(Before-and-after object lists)
▼
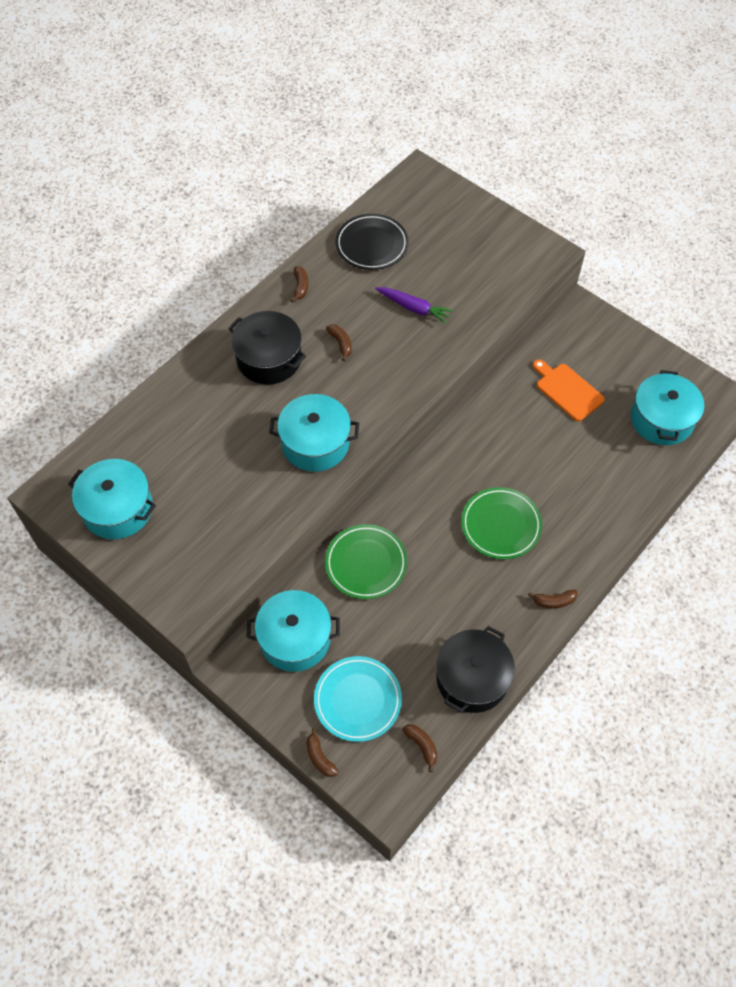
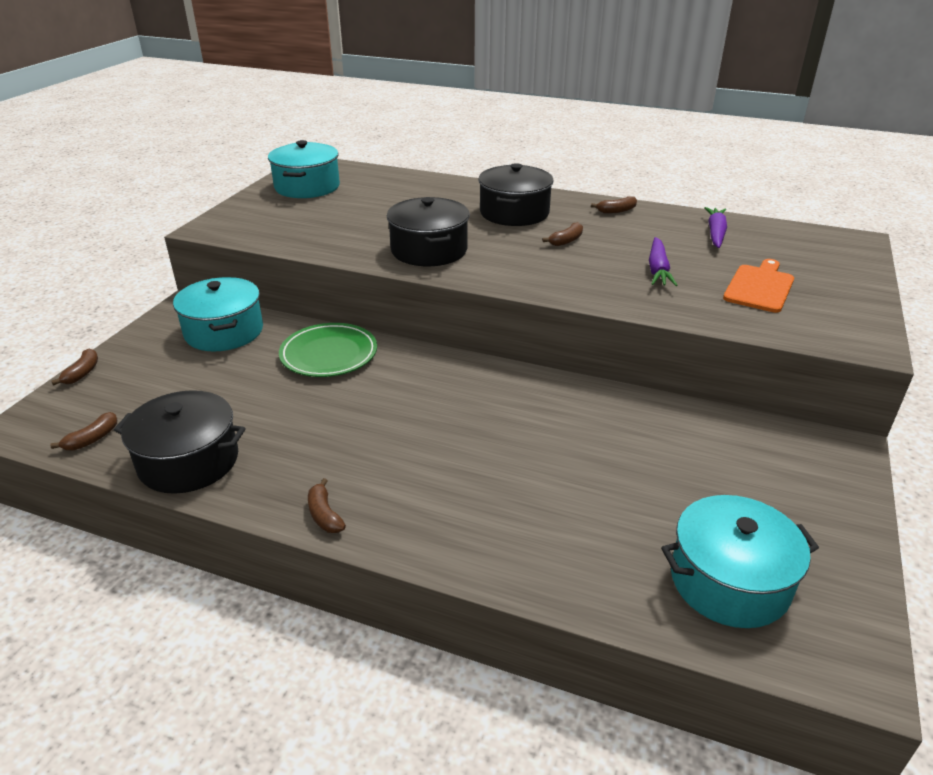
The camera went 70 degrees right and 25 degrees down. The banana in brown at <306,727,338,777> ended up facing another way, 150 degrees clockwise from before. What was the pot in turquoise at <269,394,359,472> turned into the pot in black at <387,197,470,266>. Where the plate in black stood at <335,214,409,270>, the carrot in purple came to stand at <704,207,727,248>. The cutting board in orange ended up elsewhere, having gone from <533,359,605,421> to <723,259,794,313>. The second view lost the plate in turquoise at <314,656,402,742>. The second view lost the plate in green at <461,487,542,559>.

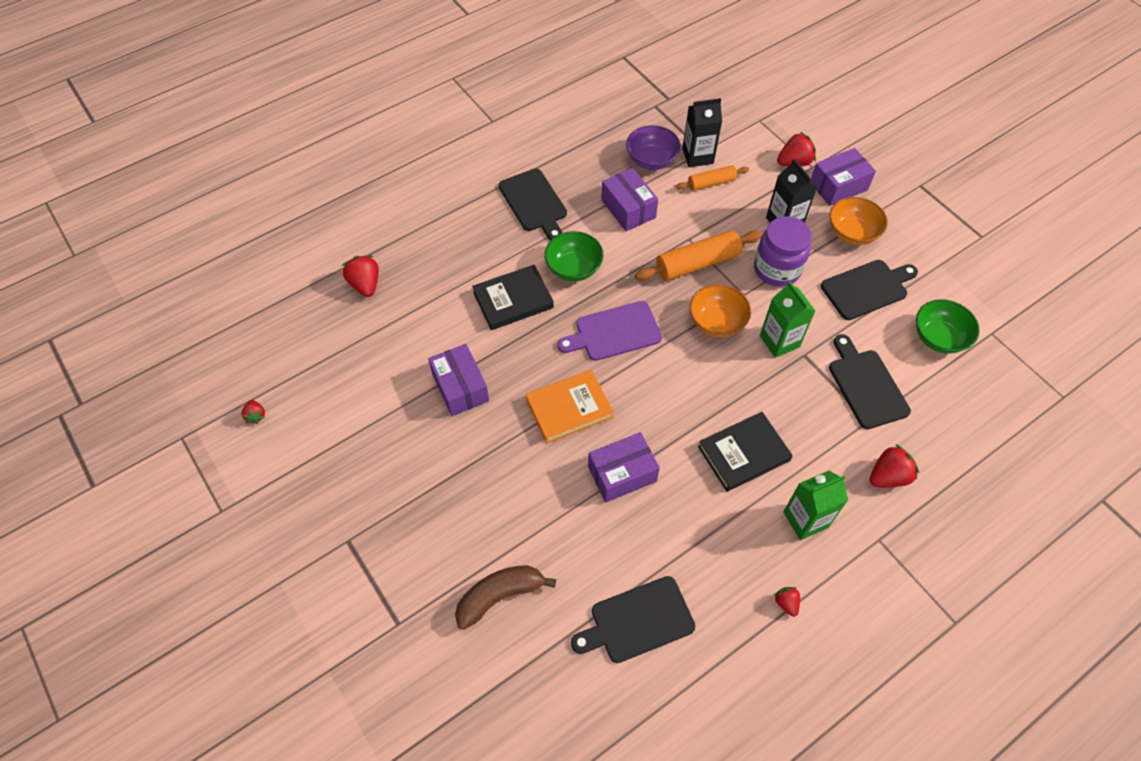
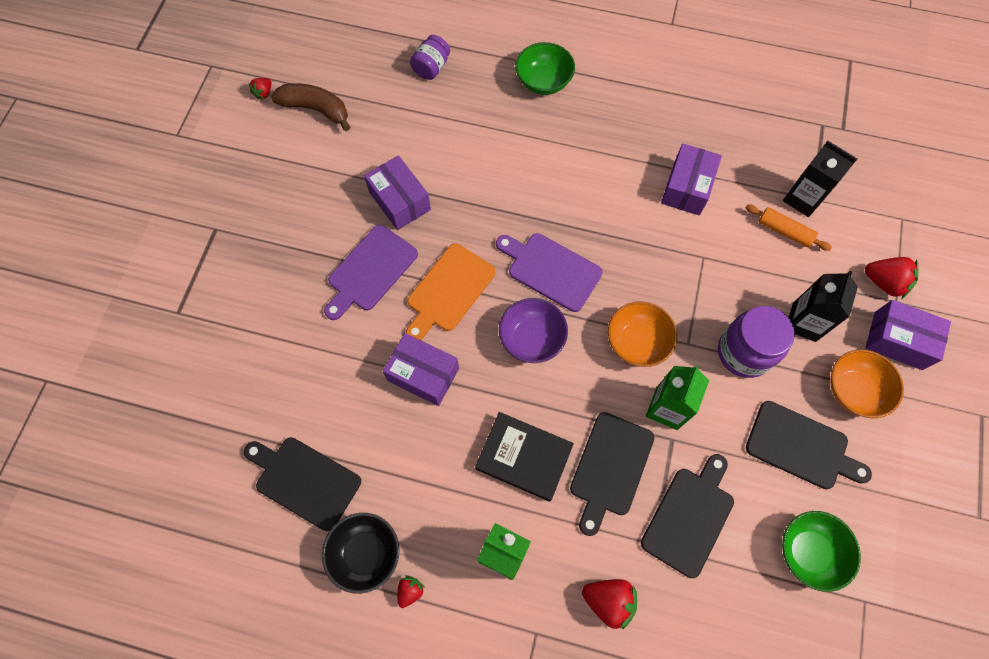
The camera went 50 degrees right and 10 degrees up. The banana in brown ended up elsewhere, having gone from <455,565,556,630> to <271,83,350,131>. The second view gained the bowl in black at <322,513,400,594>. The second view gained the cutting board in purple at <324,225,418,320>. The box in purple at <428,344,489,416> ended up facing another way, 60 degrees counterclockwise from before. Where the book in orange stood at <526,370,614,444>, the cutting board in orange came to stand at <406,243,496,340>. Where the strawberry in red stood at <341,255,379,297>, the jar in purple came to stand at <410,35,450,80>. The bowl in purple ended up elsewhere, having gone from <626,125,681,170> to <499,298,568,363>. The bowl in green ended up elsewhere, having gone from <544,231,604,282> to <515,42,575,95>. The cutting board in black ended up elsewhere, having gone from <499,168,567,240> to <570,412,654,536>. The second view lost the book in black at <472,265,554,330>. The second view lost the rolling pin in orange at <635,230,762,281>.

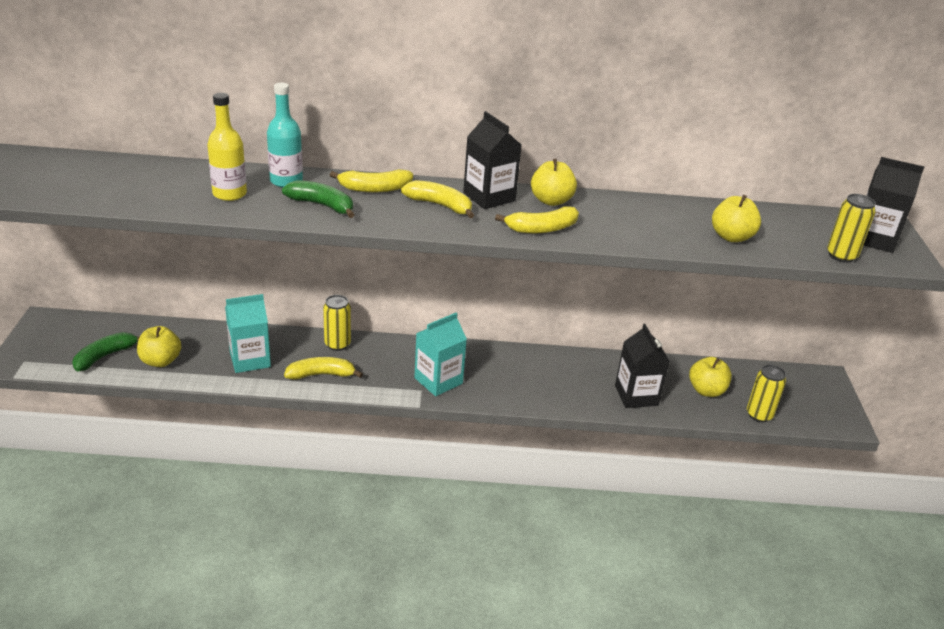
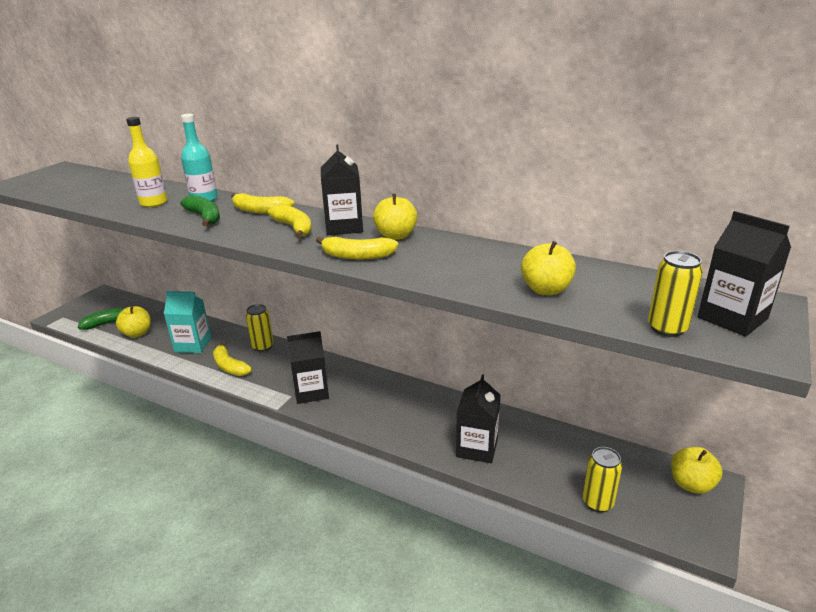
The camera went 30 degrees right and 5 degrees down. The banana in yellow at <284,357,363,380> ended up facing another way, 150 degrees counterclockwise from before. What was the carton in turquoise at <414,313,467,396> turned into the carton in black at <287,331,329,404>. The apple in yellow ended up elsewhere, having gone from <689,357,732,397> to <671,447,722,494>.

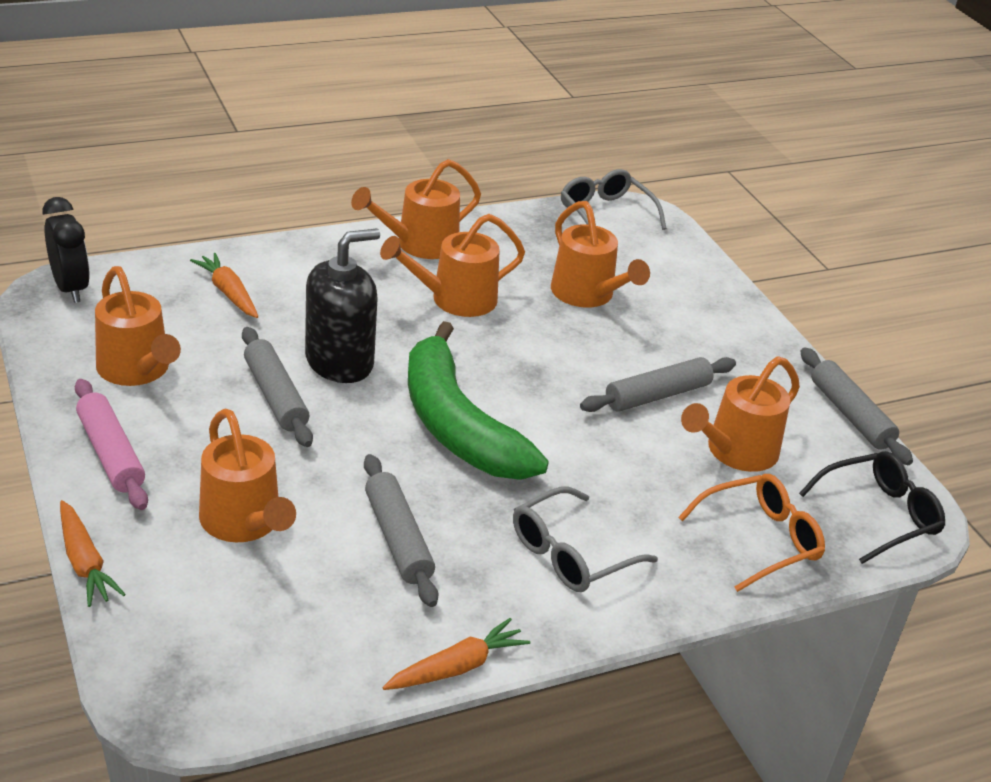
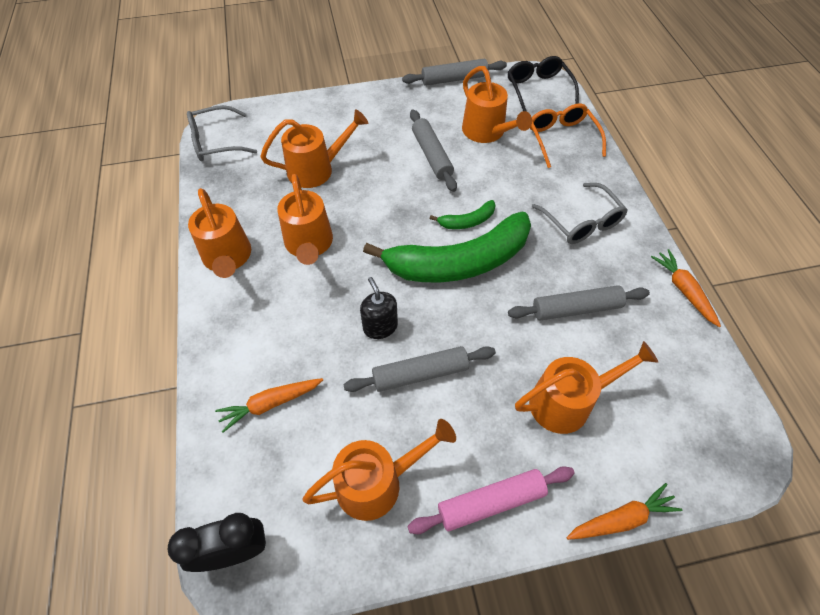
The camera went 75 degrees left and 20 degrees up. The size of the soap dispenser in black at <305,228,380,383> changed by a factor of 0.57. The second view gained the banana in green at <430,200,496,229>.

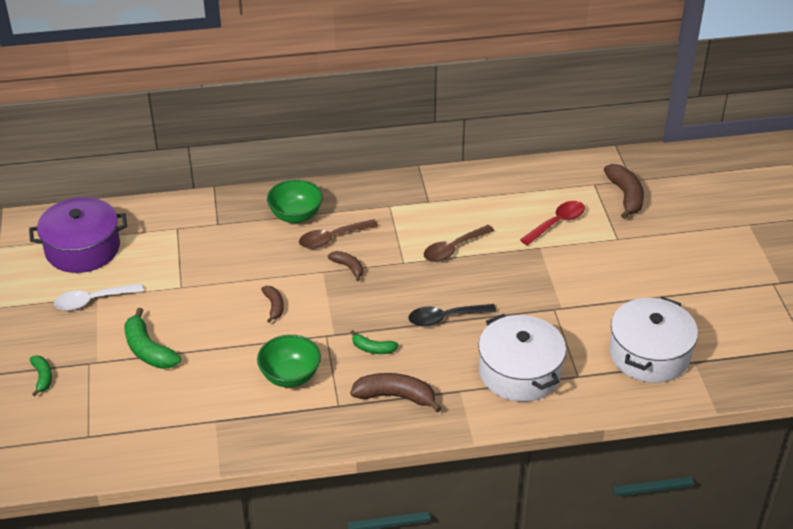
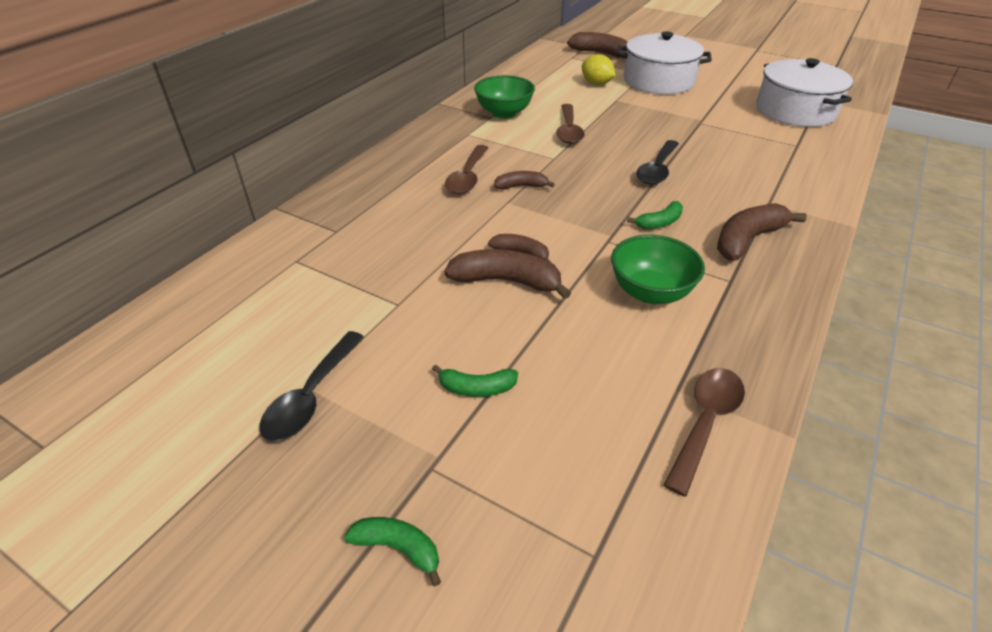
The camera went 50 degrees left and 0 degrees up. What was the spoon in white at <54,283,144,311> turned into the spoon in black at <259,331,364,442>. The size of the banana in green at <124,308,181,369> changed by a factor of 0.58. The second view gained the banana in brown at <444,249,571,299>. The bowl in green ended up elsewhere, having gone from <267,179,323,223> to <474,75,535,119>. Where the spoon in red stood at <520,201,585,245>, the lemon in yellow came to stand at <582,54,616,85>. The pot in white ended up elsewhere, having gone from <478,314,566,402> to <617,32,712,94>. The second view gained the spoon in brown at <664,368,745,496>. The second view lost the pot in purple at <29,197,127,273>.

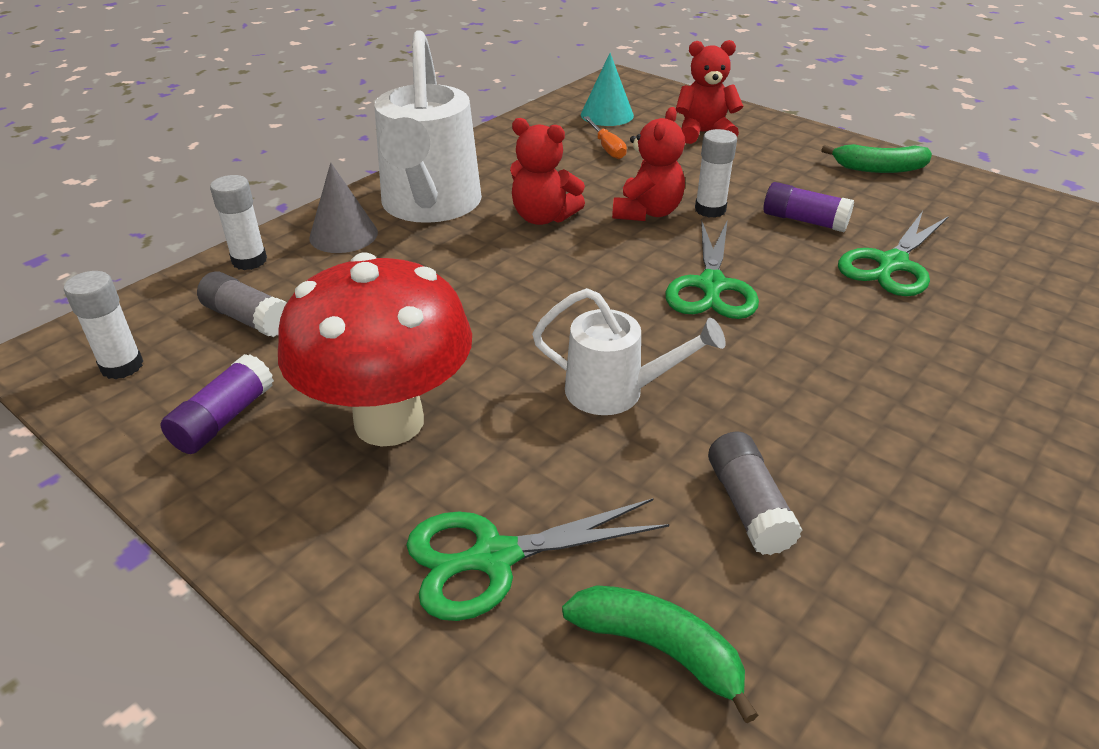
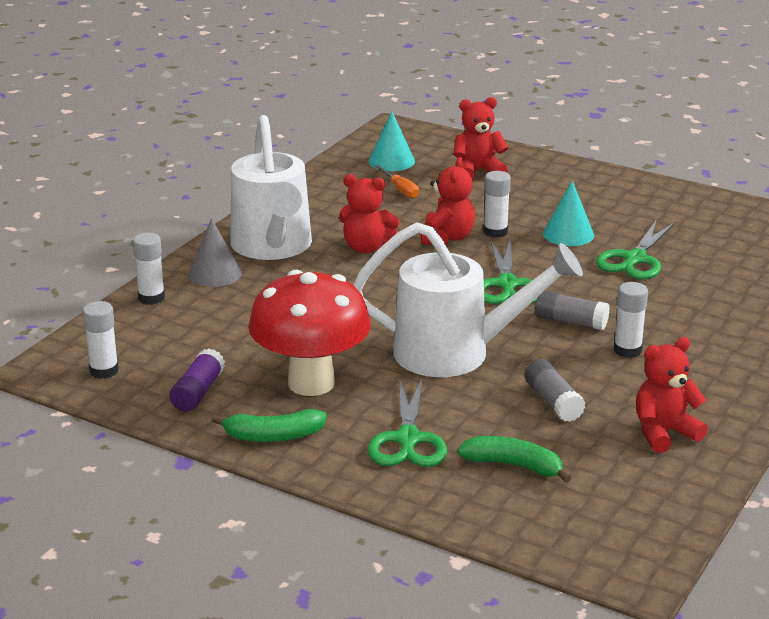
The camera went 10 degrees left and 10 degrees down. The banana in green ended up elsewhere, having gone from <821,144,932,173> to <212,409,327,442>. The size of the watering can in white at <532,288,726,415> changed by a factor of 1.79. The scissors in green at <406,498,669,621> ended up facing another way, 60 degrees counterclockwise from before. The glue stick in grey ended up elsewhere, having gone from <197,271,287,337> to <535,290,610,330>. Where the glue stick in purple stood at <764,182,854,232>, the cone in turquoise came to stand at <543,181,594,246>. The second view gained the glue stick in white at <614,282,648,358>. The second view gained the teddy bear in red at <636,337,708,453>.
▲
▶ **PROBLEM TO WORK ON**
Give the records again exactly, without pictures.

▶ **EXERCISE SOLUTION**
The camera went 70 degrees right and 25 degrees down. The banana in brown at <306,727,338,777> ended up facing another way, 150 degrees clockwise from before. What was the pot in turquoise at <269,394,359,472> turned into the pot in black at <387,197,470,266>. Where the plate in black stood at <335,214,409,270>, the carrot in purple came to stand at <704,207,727,248>. The cutting board in orange ended up elsewhere, having gone from <533,359,605,421> to <723,259,794,313>. The second view lost the plate in turquoise at <314,656,402,742>. The second view lost the plate in green at <461,487,542,559>.

The camera went 50 degrees right and 10 degrees up. The banana in brown ended up elsewhere, having gone from <455,565,556,630> to <271,83,350,131>. The second view gained the bowl in black at <322,513,400,594>. The second view gained the cutting board in purple at <324,225,418,320>. The box in purple at <428,344,489,416> ended up facing another way, 60 degrees counterclockwise from before. Where the book in orange stood at <526,370,614,444>, the cutting board in orange came to stand at <406,243,496,340>. Where the strawberry in red stood at <341,255,379,297>, the jar in purple came to stand at <410,35,450,80>. The bowl in purple ended up elsewhere, having gone from <626,125,681,170> to <499,298,568,363>. The bowl in green ended up elsewhere, having gone from <544,231,604,282> to <515,42,575,95>. The cutting board in black ended up elsewhere, having gone from <499,168,567,240> to <570,412,654,536>. The second view lost the book in black at <472,265,554,330>. The second view lost the rolling pin in orange at <635,230,762,281>.

The camera went 30 degrees right and 5 degrees down. The banana in yellow at <284,357,363,380> ended up facing another way, 150 degrees counterclockwise from before. What was the carton in turquoise at <414,313,467,396> turned into the carton in black at <287,331,329,404>. The apple in yellow ended up elsewhere, having gone from <689,357,732,397> to <671,447,722,494>.

The camera went 75 degrees left and 20 degrees up. The size of the soap dispenser in black at <305,228,380,383> changed by a factor of 0.57. The second view gained the banana in green at <430,200,496,229>.

The camera went 50 degrees left and 0 degrees up. What was the spoon in white at <54,283,144,311> turned into the spoon in black at <259,331,364,442>. The size of the banana in green at <124,308,181,369> changed by a factor of 0.58. The second view gained the banana in brown at <444,249,571,299>. The bowl in green ended up elsewhere, having gone from <267,179,323,223> to <474,75,535,119>. Where the spoon in red stood at <520,201,585,245>, the lemon in yellow came to stand at <582,54,616,85>. The pot in white ended up elsewhere, having gone from <478,314,566,402> to <617,32,712,94>. The second view gained the spoon in brown at <664,368,745,496>. The second view lost the pot in purple at <29,197,127,273>.

The camera went 10 degrees left and 10 degrees down. The banana in green ended up elsewhere, having gone from <821,144,932,173> to <212,409,327,442>. The size of the watering can in white at <532,288,726,415> changed by a factor of 1.79. The scissors in green at <406,498,669,621> ended up facing another way, 60 degrees counterclockwise from before. The glue stick in grey ended up elsewhere, having gone from <197,271,287,337> to <535,290,610,330>. Where the glue stick in purple stood at <764,182,854,232>, the cone in turquoise came to stand at <543,181,594,246>. The second view gained the glue stick in white at <614,282,648,358>. The second view gained the teddy bear in red at <636,337,708,453>.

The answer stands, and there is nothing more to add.